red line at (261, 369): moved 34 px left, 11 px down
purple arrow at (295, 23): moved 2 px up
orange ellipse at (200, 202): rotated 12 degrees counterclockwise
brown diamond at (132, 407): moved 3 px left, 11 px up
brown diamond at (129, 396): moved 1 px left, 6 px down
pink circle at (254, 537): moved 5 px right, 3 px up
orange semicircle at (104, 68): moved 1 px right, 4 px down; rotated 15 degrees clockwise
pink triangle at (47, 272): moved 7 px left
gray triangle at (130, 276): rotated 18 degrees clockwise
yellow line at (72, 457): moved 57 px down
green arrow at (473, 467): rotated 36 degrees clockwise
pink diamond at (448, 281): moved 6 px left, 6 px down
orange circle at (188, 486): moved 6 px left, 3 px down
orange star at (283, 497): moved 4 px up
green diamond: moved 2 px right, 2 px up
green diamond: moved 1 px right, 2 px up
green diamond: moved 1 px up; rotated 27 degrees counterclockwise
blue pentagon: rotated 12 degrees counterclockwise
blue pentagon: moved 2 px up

--

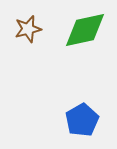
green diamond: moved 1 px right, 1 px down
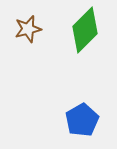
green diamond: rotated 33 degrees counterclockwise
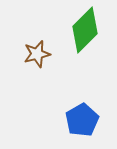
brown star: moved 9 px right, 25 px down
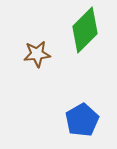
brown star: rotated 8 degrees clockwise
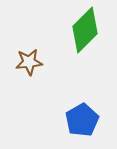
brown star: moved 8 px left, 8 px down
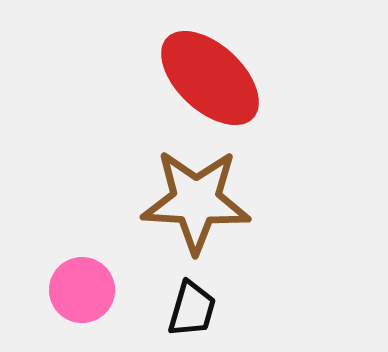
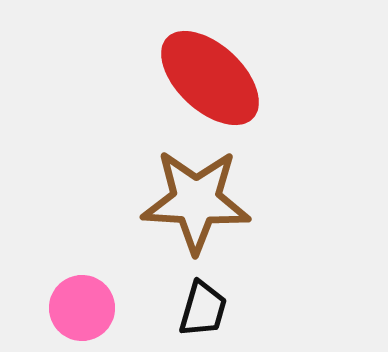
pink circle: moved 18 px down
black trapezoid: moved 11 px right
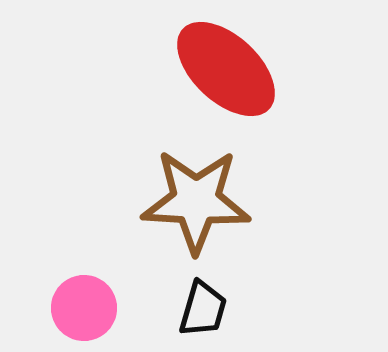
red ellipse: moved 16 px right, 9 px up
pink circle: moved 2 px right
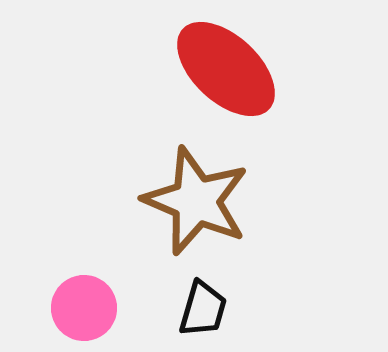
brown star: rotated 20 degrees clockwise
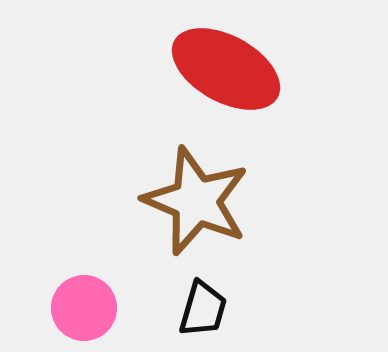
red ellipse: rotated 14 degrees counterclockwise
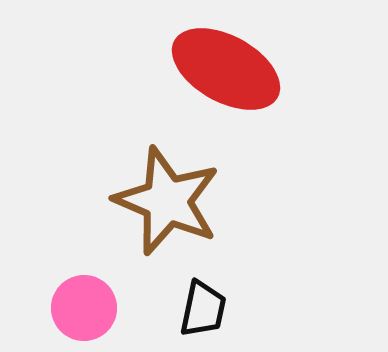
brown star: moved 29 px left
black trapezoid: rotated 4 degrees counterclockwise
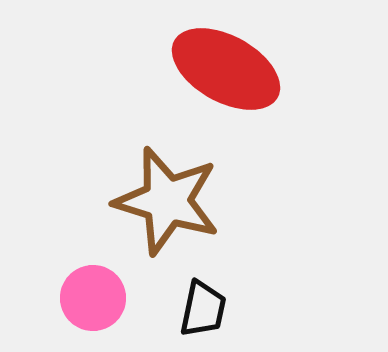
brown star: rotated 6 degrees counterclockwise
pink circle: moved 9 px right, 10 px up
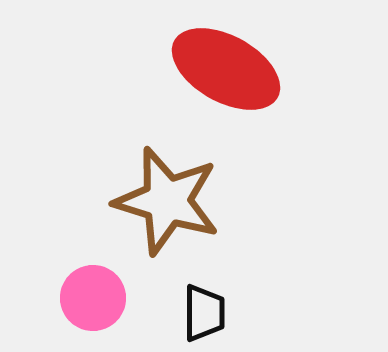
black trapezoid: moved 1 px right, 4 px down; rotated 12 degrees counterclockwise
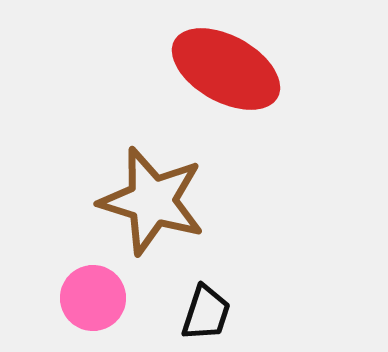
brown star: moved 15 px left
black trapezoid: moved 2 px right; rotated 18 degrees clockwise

EXERCISE DESCRIPTION:
Locate each line in the records above that contains the word "pink" and copy every such line in full.

RESPONSE TO THE EXERCISE:
pink circle at (254, 537): moved 5 px right, 3 px up
pink triangle at (47, 272): moved 7 px left
pink diamond at (448, 281): moved 6 px left, 6 px down
pink circle: moved 18 px down
pink circle: moved 2 px right
pink circle: moved 9 px right, 10 px up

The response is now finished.